**Written instruction**
Could you copy everything from the start of the records down through the line containing "13: (696, 558)", swapping "top-left" for "upper-left" and changing nothing else, with the pictures left out?

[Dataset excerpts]
start

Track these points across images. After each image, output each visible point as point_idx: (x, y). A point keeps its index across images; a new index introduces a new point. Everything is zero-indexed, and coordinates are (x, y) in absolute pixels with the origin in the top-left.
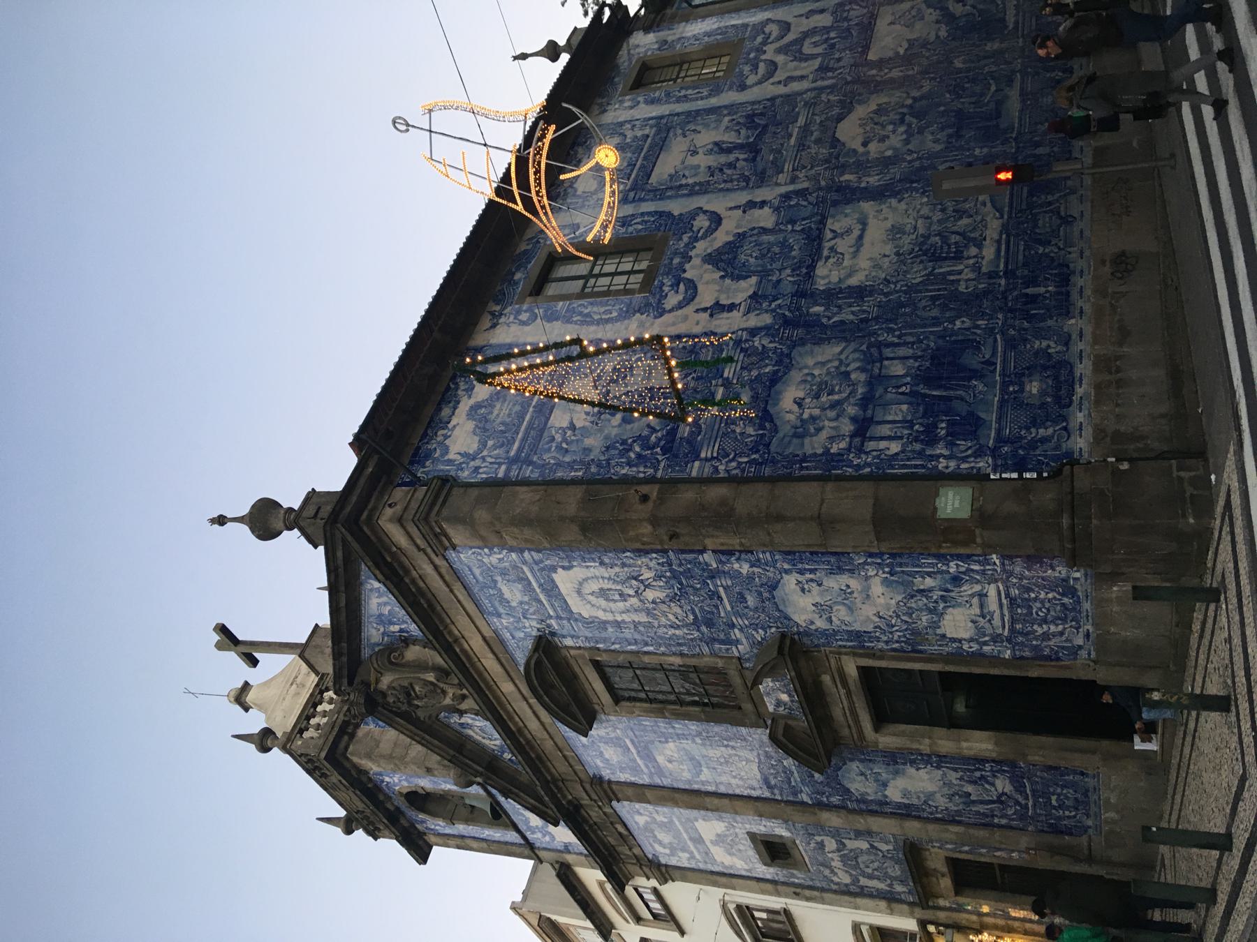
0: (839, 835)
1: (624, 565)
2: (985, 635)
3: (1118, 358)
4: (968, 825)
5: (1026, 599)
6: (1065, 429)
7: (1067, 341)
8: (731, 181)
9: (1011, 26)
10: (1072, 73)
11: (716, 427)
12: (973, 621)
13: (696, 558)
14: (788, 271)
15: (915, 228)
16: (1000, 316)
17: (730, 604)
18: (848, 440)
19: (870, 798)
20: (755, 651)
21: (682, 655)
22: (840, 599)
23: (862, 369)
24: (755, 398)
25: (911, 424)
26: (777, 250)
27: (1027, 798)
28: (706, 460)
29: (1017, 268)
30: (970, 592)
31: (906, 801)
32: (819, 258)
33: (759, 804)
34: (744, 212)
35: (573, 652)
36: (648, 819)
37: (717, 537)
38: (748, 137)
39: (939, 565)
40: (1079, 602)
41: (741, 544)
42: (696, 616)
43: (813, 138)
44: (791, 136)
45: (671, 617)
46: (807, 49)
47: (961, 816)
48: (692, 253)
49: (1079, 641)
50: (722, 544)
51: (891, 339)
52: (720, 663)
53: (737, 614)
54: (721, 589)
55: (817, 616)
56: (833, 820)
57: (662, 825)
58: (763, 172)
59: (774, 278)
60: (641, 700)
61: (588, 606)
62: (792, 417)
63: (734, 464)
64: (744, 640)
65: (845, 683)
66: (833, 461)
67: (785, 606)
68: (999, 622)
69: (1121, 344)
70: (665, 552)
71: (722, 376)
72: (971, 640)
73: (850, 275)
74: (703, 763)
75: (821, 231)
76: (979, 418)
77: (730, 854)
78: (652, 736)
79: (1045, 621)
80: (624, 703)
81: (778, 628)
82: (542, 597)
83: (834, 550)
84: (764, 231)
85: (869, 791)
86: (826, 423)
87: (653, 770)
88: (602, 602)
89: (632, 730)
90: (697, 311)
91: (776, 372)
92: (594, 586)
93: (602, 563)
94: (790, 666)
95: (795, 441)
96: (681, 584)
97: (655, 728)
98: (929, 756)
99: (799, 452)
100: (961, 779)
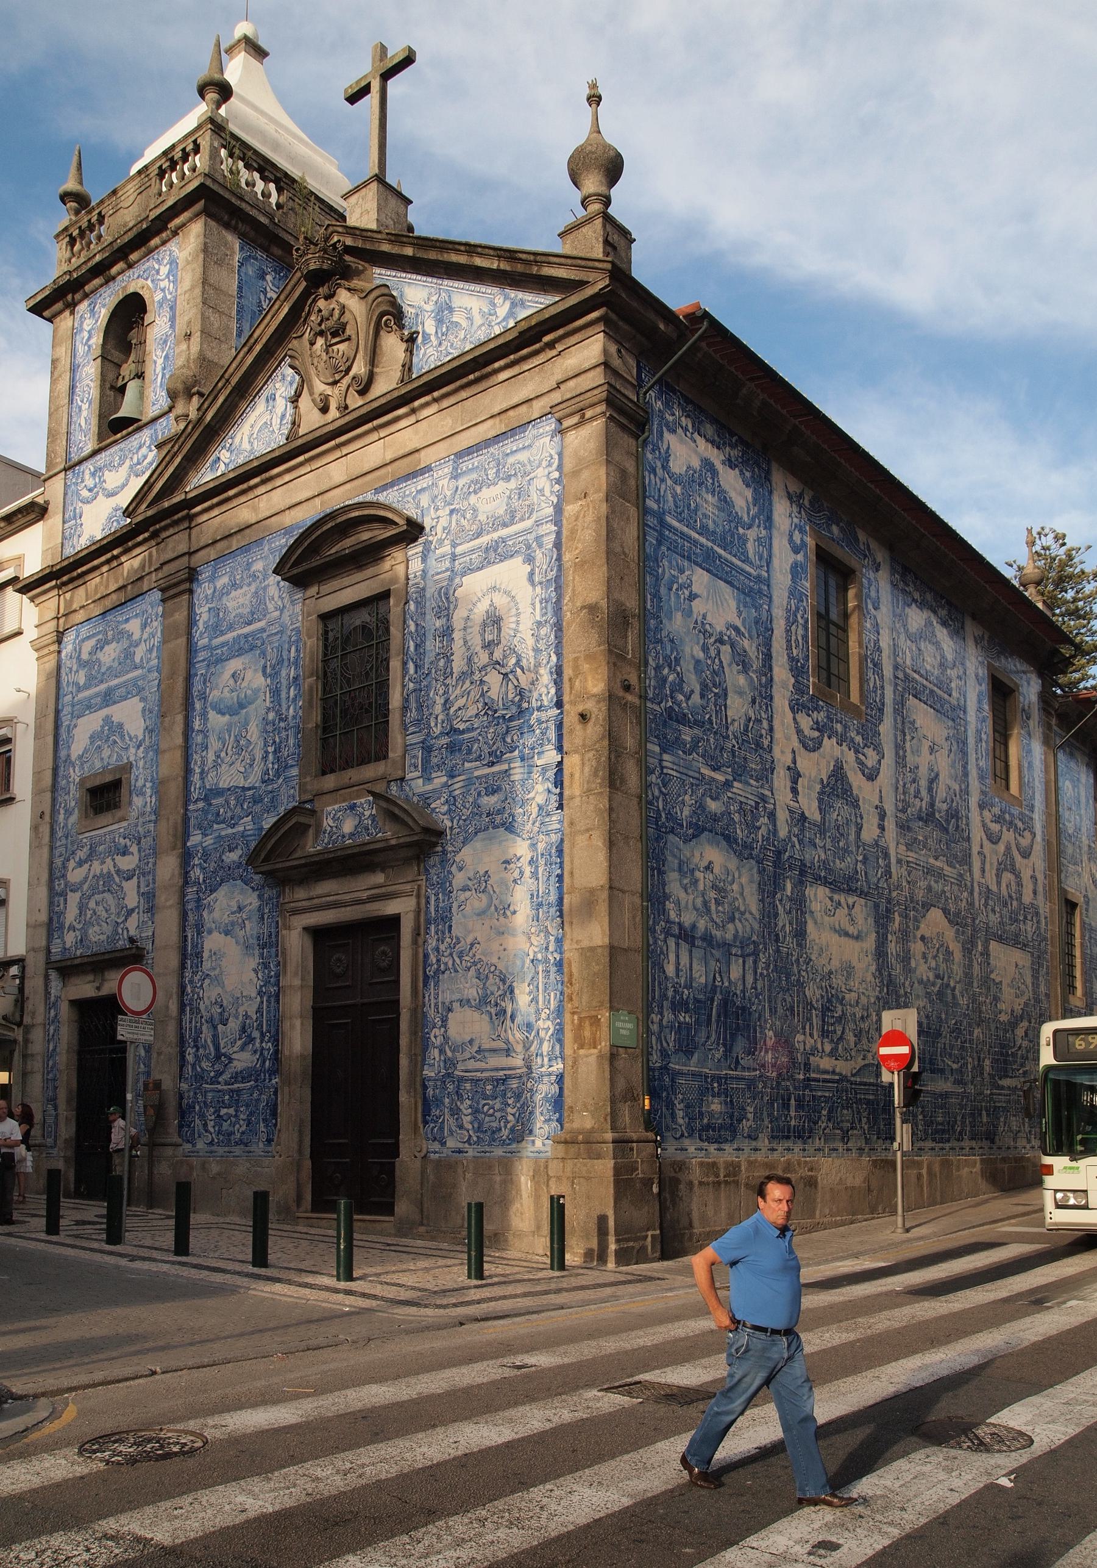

end

**Solution for this task**
Track these points across images. After each image, output each visible point as point_idx: (x, y). A point keeps its index across images; a new index introduces a new point. Everything is zero-indexed, and coordinates are (x, y) in absolute pixels with the origin in the upper-left.
0: (839, 835)
1: (624, 565)
2: (985, 635)
3: (1118, 358)
4: (968, 825)
5: (1026, 599)
6: (1065, 429)
7: (1067, 341)
8: (731, 181)
9: (1011, 26)
10: (1072, 73)
11: (716, 427)
12: (973, 621)
13: (696, 558)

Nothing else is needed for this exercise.